REQUIREMENT
Reproduce each of the following records verbatim, in the order given.

--- START OF DATA SHOWN ---

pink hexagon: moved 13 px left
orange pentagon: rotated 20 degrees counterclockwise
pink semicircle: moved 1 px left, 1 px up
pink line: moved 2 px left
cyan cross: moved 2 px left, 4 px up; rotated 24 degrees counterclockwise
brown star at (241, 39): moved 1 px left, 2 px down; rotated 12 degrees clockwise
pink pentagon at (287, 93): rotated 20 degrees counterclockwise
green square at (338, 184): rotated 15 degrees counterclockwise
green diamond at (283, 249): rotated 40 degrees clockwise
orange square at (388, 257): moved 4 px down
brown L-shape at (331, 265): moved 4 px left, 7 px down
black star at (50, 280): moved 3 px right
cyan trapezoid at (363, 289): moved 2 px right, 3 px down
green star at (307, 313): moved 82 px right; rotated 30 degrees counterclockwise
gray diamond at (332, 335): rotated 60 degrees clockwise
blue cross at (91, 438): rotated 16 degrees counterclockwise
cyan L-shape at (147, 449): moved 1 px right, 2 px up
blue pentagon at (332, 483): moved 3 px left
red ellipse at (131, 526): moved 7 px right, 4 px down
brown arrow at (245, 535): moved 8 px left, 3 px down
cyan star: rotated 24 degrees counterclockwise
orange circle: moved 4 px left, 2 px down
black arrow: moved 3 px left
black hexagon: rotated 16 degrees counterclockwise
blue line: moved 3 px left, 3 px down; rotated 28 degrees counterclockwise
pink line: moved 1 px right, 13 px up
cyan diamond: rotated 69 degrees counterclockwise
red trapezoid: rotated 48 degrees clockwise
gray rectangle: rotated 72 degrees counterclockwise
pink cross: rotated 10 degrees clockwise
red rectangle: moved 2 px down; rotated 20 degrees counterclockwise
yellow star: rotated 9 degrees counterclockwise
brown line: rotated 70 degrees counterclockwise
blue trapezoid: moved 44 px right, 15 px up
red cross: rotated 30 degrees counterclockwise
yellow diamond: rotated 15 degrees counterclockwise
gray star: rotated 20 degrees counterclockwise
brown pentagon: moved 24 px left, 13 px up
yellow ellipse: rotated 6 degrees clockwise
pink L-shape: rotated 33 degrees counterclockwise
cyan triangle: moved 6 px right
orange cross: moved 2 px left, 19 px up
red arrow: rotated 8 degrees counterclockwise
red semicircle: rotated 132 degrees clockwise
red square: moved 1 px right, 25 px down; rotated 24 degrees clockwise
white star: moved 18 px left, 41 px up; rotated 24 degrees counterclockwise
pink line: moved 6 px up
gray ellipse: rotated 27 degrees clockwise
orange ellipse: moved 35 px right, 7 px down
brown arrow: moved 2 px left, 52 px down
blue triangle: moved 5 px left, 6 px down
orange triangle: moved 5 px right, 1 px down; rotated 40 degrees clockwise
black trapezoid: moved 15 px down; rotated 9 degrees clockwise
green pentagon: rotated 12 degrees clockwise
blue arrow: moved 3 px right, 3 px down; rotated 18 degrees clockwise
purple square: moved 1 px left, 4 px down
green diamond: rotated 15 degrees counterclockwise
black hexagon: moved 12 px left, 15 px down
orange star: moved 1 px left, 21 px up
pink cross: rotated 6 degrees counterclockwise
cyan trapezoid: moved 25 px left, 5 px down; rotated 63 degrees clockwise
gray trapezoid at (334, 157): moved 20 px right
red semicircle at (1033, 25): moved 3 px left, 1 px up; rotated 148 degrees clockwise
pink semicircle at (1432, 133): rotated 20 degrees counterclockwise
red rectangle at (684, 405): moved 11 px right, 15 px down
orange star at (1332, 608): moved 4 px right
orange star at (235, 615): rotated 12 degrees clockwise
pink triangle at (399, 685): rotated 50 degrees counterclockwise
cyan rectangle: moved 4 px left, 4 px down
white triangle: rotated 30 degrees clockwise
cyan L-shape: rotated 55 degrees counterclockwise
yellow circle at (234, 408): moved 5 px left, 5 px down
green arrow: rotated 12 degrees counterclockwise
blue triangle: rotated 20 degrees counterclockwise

--- END OF DATA SHOWN ---

SOLVED PROBLEM
pink hexagon: moved 13 px left
orange pentagon: rotated 20 degrees counterclockwise
pink semicircle: moved 1 px left, 1 px up
pink line: moved 2 px left
cyan cross: moved 2 px left, 4 px up; rotated 24 degrees counterclockwise
brown star at (241, 39): moved 1 px left, 2 px down; rotated 12 degrees clockwise
pink pentagon at (287, 93): rotated 20 degrees counterclockwise
green square at (338, 184): rotated 15 degrees counterclockwise
green diamond at (283, 249): rotated 40 degrees clockwise
orange square at (388, 257): moved 4 px down
brown L-shape at (331, 265): moved 4 px left, 7 px down
black star at (50, 280): moved 3 px right
cyan trapezoid at (363, 289): moved 2 px right, 3 px down
green star at (307, 313): moved 82 px right; rotated 30 degrees counterclockwise
gray diamond at (332, 335): rotated 60 degrees clockwise
blue cross at (91, 438): rotated 16 degrees counterclockwise
cyan L-shape at (147, 449): moved 1 px right, 2 px up
blue pentagon at (332, 483): moved 3 px left
red ellipse at (131, 526): moved 7 px right, 4 px down
brown arrow at (245, 535): moved 8 px left, 3 px down
cyan star: rotated 24 degrees counterclockwise
orange circle: moved 4 px left, 2 px down
black arrow: moved 3 px left
black hexagon: rotated 16 degrees counterclockwise
blue line: moved 3 px left, 3 px down; rotated 28 degrees counterclockwise
pink line: moved 1 px right, 13 px up
cyan diamond: rotated 69 degrees counterclockwise
red trapezoid: rotated 48 degrees clockwise
gray rectangle: rotated 72 degrees counterclockwise
pink cross: rotated 10 degrees clockwise
red rectangle: moved 2 px down; rotated 20 degrees counterclockwise
yellow star: rotated 9 degrees counterclockwise
brown line: rotated 70 degrees counterclockwise
blue trapezoid: moved 44 px right, 15 px up
red cross: rotated 30 degrees counterclockwise
yellow diamond: rotated 15 degrees counterclockwise
gray star: rotated 20 degrees counterclockwise
brown pentagon: moved 24 px left, 13 px up
yellow ellipse: rotated 6 degrees clockwise
pink L-shape: rotated 33 degrees counterclockwise
cyan triangle: moved 6 px right
orange cross: moved 2 px left, 19 px up
red arrow: rotated 8 degrees counterclockwise
red semicircle: rotated 132 degrees clockwise
red square: moved 1 px right, 25 px down; rotated 24 degrees clockwise
white star: moved 18 px left, 41 px up; rotated 24 degrees counterclockwise
pink line: moved 6 px up
gray ellipse: rotated 27 degrees clockwise
orange ellipse: moved 35 px right, 7 px down
brown arrow: moved 2 px left, 52 px down
blue triangle: moved 5 px left, 6 px down
orange triangle: moved 5 px right, 1 px down; rotated 40 degrees clockwise
black trapezoid: moved 15 px down; rotated 9 degrees clockwise
green pentagon: rotated 12 degrees clockwise
blue arrow: moved 3 px right, 3 px down; rotated 18 degrees clockwise
purple square: moved 1 px left, 4 px down
green diamond: rotated 15 degrees counterclockwise
black hexagon: moved 12 px left, 15 px down
orange star: moved 1 px left, 21 px up
pink cross: rotated 6 degrees counterclockwise
cyan trapezoid: moved 25 px left, 5 px down; rotated 63 degrees clockwise
gray trapezoid at (334, 157): moved 20 px right
red semicircle at (1033, 25): moved 3 px left, 1 px up; rotated 148 degrees clockwise
pink semicircle at (1432, 133): rotated 20 degrees counterclockwise
red rectangle at (684, 405): moved 11 px right, 15 px down
orange star at (1332, 608): moved 4 px right
orange star at (235, 615): rotated 12 degrees clockwise
pink triangle at (399, 685): rotated 50 degrees counterclockwise
cyan rectangle: moved 4 px left, 4 px down
white triangle: rotated 30 degrees clockwise
cyan L-shape: rotated 55 degrees counterclockwise
yellow circle at (234, 408): moved 5 px left, 5 px down
green arrow: rotated 12 degrees counterclockwise
blue triangle: rotated 20 degrees counterclockwise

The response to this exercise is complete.